→ TASK
Reproduce the material below, substituting "px" for every occurrence of "pixels" and leaving all else unchanged.

(Records from a data collection)
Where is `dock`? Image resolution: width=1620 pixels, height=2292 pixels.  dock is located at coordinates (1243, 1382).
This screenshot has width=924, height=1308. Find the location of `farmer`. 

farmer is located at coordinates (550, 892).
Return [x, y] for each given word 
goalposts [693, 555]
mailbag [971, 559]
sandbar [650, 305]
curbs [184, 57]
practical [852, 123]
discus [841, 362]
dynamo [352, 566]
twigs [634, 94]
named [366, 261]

→ TASK ANSWER
Where is `dock`? Image resolution: width=1620 px, height=2292 px.  dock is located at coordinates (1243, 1382).
This screenshot has width=924, height=1308. Find the location of `farmer`. 

farmer is located at coordinates (550, 892).
Return [x, y] for each given word 
goalposts [693, 555]
mailbag [971, 559]
sandbar [650, 305]
curbs [184, 57]
practical [852, 123]
discus [841, 362]
dynamo [352, 566]
twigs [634, 94]
named [366, 261]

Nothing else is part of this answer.